◆ About this task
Please report how many lines in the data below contain "black". Nothing besides the number should be written.

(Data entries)
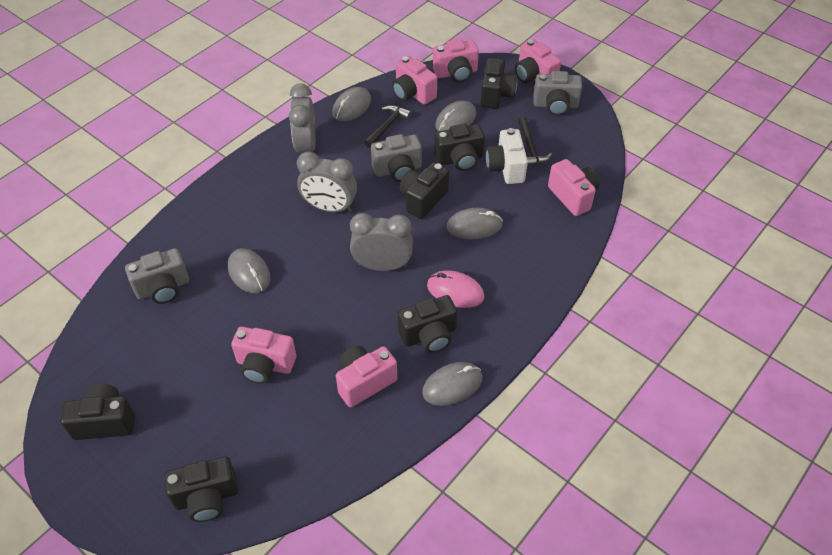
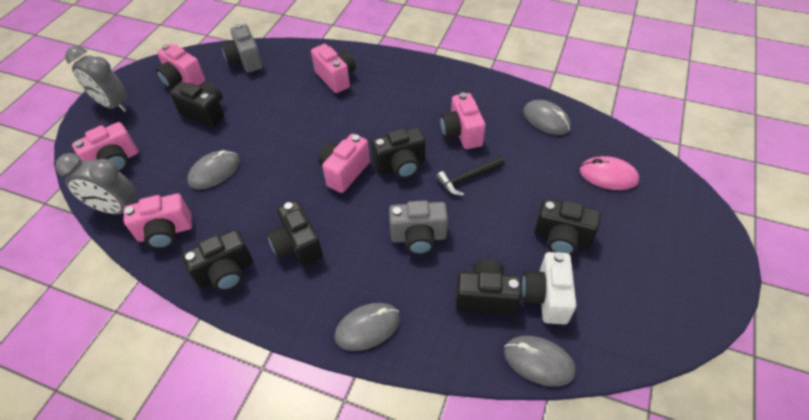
black hammer: 2 -> 1
grey camera: 3 -> 2
grey clock: 3 -> 2
grey mouse: 5 -> 4

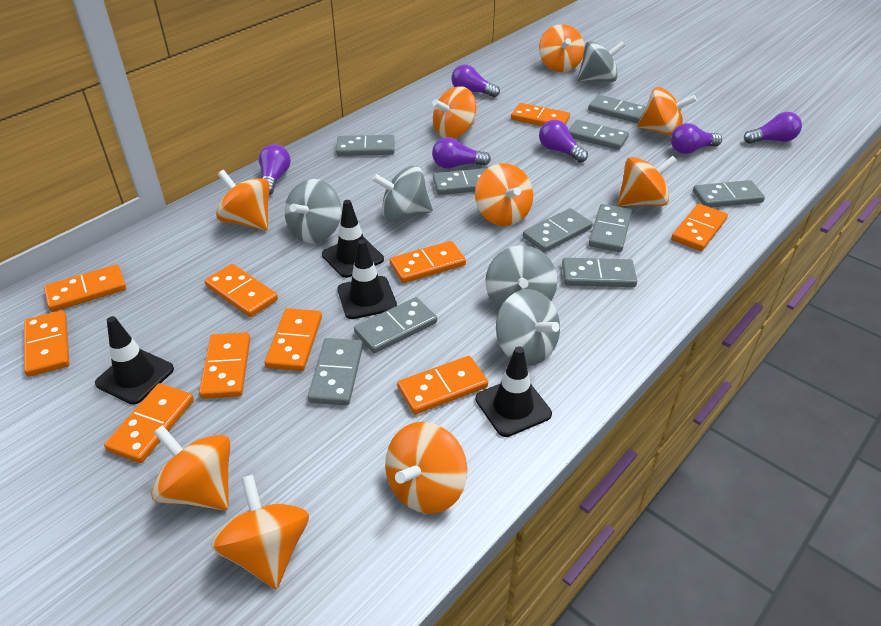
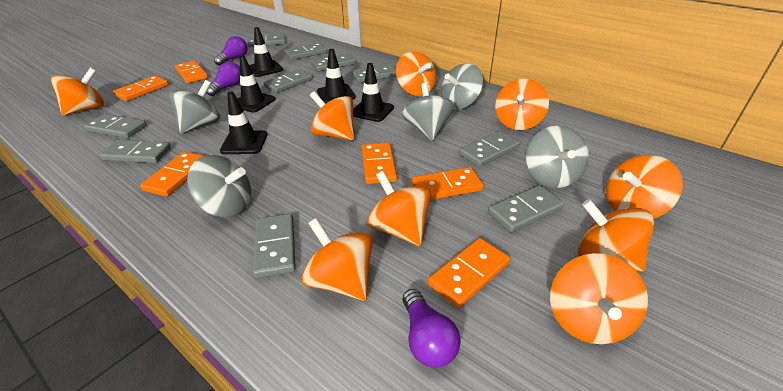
black traffic cone: 4 -> 5
orange domino: 10 -> 6
purple light bulb: 6 -> 3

◆ Your response
2